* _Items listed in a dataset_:
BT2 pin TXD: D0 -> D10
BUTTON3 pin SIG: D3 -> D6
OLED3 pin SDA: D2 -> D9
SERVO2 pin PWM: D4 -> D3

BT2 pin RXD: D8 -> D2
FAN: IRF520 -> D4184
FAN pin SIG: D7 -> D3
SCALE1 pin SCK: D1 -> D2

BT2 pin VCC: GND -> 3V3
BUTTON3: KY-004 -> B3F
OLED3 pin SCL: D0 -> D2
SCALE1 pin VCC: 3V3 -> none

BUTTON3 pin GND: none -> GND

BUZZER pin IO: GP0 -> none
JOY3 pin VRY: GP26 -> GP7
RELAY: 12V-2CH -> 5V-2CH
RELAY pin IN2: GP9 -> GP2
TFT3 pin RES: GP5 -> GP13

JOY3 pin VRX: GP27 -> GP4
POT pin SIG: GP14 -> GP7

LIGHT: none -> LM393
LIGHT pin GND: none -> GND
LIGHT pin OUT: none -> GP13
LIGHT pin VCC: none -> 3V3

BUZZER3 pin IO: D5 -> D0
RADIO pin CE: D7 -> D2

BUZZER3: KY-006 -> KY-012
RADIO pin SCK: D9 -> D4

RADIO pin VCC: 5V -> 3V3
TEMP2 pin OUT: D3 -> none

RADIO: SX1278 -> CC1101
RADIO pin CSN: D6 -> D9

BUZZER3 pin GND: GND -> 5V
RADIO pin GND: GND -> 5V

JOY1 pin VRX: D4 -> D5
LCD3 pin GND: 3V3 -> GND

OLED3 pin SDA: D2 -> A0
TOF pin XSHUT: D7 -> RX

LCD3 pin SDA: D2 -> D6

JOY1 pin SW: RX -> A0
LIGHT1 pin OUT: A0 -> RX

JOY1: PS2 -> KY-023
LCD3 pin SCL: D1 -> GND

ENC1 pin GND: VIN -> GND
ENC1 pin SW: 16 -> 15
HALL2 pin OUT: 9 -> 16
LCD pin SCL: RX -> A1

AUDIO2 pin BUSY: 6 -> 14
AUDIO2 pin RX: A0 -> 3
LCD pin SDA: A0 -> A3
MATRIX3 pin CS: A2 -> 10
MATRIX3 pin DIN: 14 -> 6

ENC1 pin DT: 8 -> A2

* _Exercise prompt_: Output every line of the data again, exactly.

* _Your solution_:
BT2 pin TXD: D0 -> D10
BUTTON3 pin SIG: D3 -> D6
OLED3 pin SDA: D2 -> D9
SERVO2 pin PWM: D4 -> D3

BT2 pin RXD: D8 -> D2
FAN: IRF520 -> D4184
FAN pin SIG: D7 -> D3
SCALE1 pin SCK: D1 -> D2

BT2 pin VCC: GND -> 3V3
BUTTON3: KY-004 -> B3F
OLED3 pin SCL: D0 -> D2
SCALE1 pin VCC: 3V3 -> none

BUTTON3 pin GND: none -> GND

BUZZER pin IO: GP0 -> none
JOY3 pin VRY: GP26 -> GP7
RELAY: 12V-2CH -> 5V-2CH
RELAY pin IN2: GP9 -> GP2
TFT3 pin RES: GP5 -> GP13

JOY3 pin VRX: GP27 -> GP4
POT pin SIG: GP14 -> GP7

LIGHT: none -> LM393
LIGHT pin GND: none -> GND
LIGHT pin OUT: none -> GP13
LIGHT pin VCC: none -> 3V3

BUZZER3 pin IO: D5 -> D0
RADIO pin CE: D7 -> D2

BUZZER3: KY-006 -> KY-012
RADIO pin SCK: D9 -> D4

RADIO pin VCC: 5V -> 3V3
TEMP2 pin OUT: D3 -> none

RADIO: SX1278 -> CC1101
RADIO pin CSN: D6 -> D9

BUZZER3 pin GND: GND -> 5V
RADIO pin GND: GND -> 5V

JOY1 pin VRX: D4 -> D5
LCD3 pin GND: 3V3 -> GND

OLED3 pin SDA: D2 -> A0
TOF pin XSHUT: D7 -> RX

LCD3 pin SDA: D2 -> D6

JOY1 pin SW: RX -> A0
LIGHT1 pin OUT: A0 -> RX

JOY1: PS2 -> KY-023
LCD3 pin SCL: D1 -> GND

ENC1 pin GND: VIN -> GND
ENC1 pin SW: 16 -> 15
HALL2 pin OUT: 9 -> 16
LCD pin SCL: RX -> A1

AUDIO2 pin BUSY: 6 -> 14
AUDIO2 pin RX: A0 -> 3
LCD pin SDA: A0 -> A3
MATRIX3 pin CS: A2 -> 10
MATRIX3 pin DIN: 14 -> 6

ENC1 pin DT: 8 -> A2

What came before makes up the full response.